- What is required -
Copy out the part of the records that starts with the line containing "orange L-shape: rotated 12 degrees" and continues through the end of the records, keeping both ends, and leave the pictures out of your answer.
─── Given entries ───
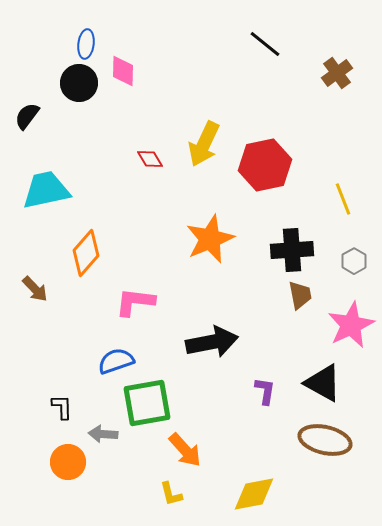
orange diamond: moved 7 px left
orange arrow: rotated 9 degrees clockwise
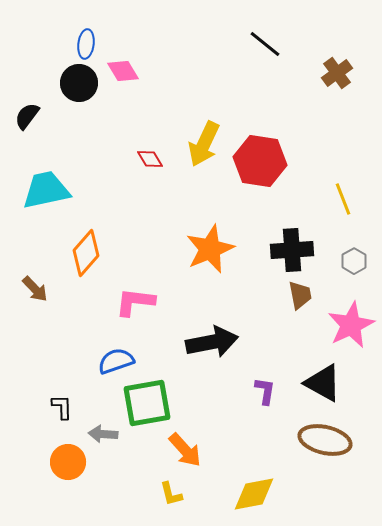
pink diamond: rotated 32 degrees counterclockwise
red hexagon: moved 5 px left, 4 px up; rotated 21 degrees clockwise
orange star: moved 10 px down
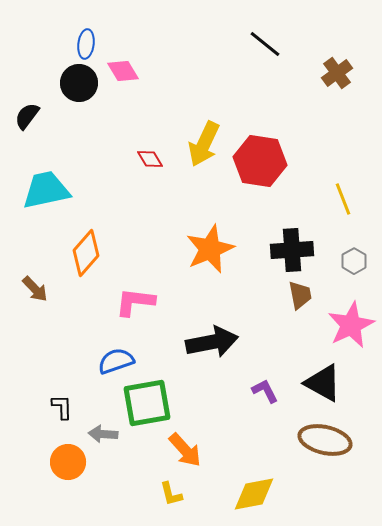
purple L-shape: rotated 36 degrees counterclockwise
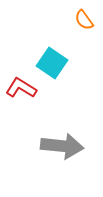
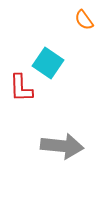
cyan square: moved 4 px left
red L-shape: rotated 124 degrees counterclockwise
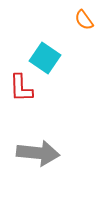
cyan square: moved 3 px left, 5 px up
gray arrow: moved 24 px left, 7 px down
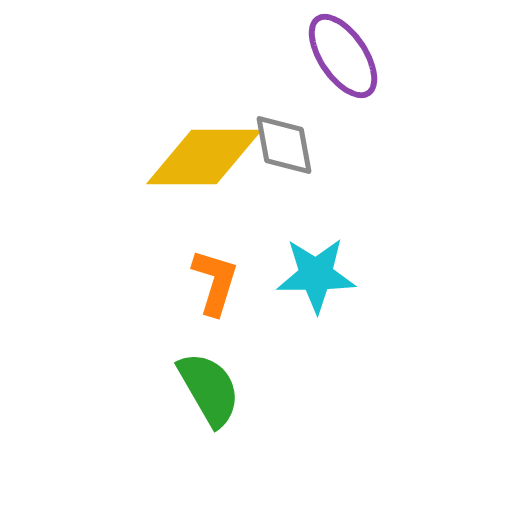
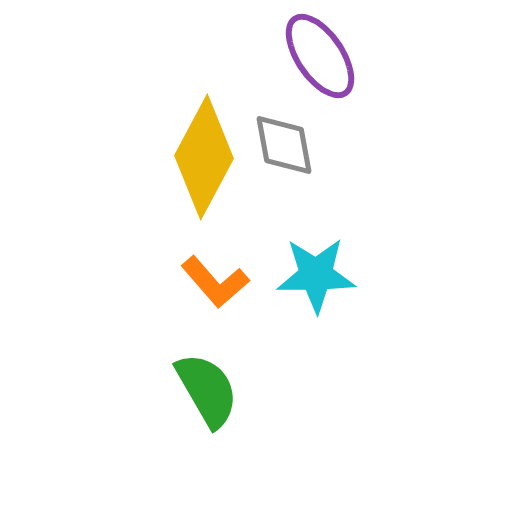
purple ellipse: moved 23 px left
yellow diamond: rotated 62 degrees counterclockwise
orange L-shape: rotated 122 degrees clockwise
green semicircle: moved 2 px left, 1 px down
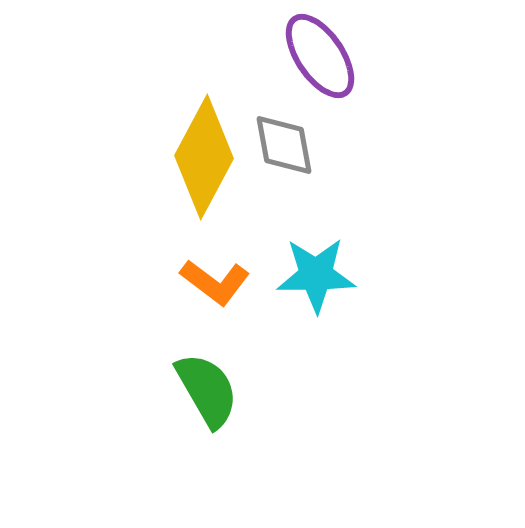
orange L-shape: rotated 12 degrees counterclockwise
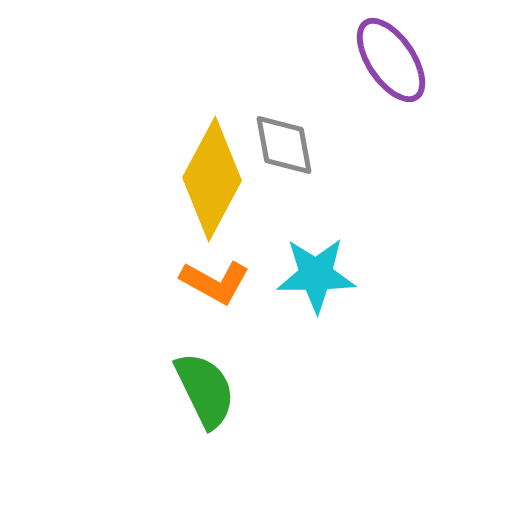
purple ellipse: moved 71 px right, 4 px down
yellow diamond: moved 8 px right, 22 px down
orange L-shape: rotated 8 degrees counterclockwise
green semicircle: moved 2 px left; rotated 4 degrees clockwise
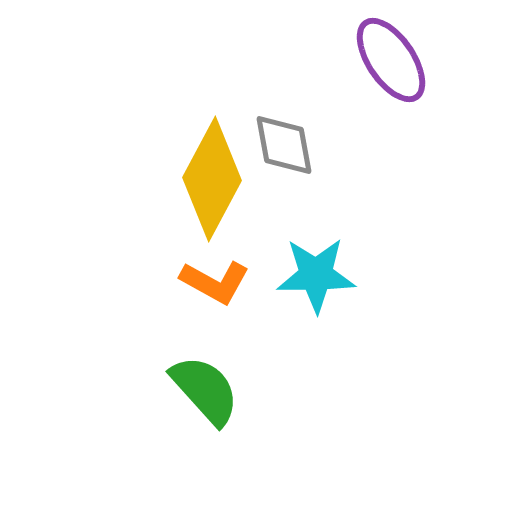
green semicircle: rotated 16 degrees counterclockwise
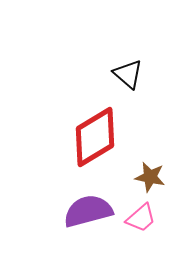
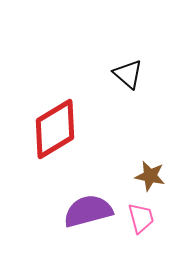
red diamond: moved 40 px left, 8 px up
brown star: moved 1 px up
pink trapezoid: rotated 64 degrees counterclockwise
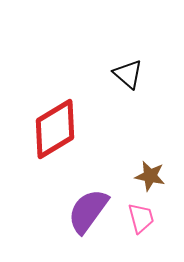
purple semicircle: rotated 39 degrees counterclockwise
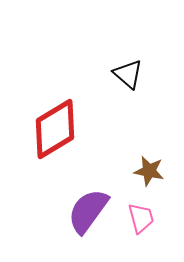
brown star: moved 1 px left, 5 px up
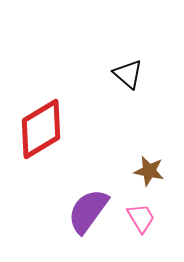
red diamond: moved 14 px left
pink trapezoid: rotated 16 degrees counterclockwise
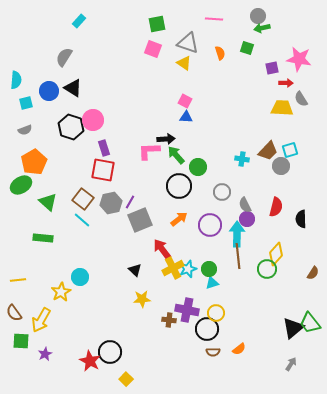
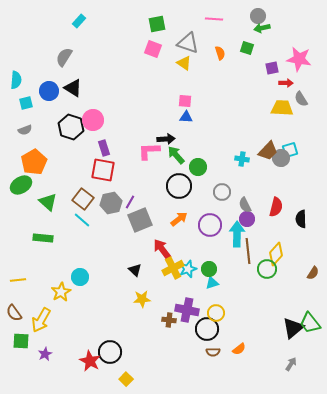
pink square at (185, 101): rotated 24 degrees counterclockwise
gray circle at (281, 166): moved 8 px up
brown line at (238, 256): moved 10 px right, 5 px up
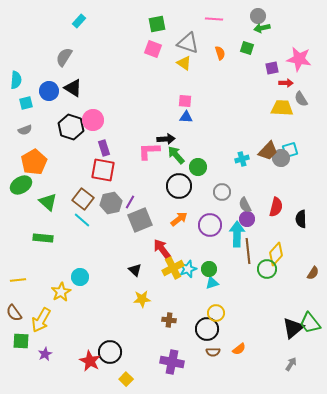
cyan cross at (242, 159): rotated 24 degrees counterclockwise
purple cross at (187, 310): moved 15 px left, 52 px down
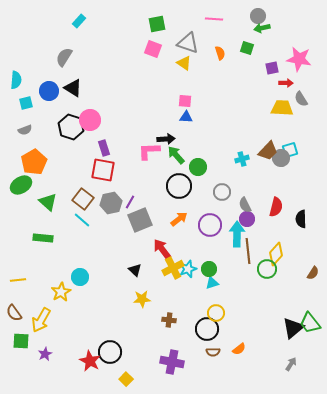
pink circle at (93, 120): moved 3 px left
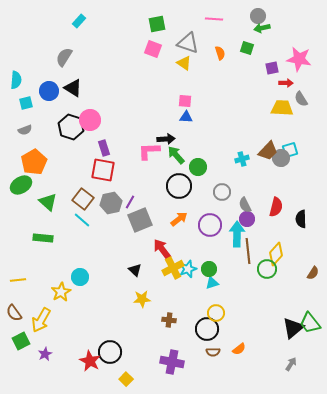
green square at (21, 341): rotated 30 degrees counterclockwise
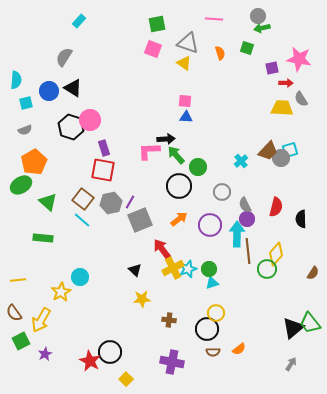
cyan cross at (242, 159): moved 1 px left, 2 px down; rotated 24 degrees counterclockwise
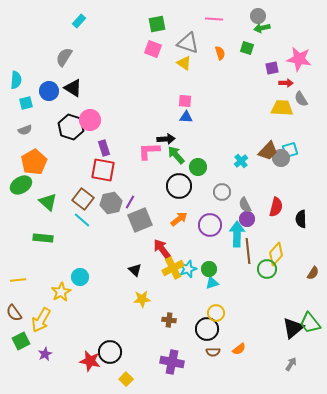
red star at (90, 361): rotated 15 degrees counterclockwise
───
- Correct answer -
orange L-shape: rotated 12 degrees counterclockwise
purple ellipse: moved 71 px right, 4 px down
yellow diamond: moved 8 px right, 22 px down
orange L-shape: rotated 8 degrees counterclockwise
green semicircle: moved 2 px left; rotated 4 degrees clockwise
green semicircle: rotated 16 degrees counterclockwise
red diamond: moved 40 px left, 8 px up
brown star: moved 1 px up
pink trapezoid: rotated 64 degrees counterclockwise
purple semicircle: rotated 39 degrees counterclockwise
brown star: moved 1 px left, 5 px up
red diamond: moved 14 px left
pink trapezoid: rotated 16 degrees counterclockwise
pink square at (185, 101): rotated 24 degrees counterclockwise
gray circle at (281, 166): moved 8 px up
brown line at (238, 256): moved 10 px right, 5 px up
cyan cross at (242, 159): rotated 24 degrees counterclockwise
purple cross at (187, 310): moved 15 px left, 52 px down
pink circle at (93, 120): moved 3 px left
green square at (21, 341): rotated 30 degrees counterclockwise
cyan cross at (242, 159): moved 1 px left, 2 px down; rotated 24 degrees counterclockwise
red star at (90, 361): rotated 15 degrees counterclockwise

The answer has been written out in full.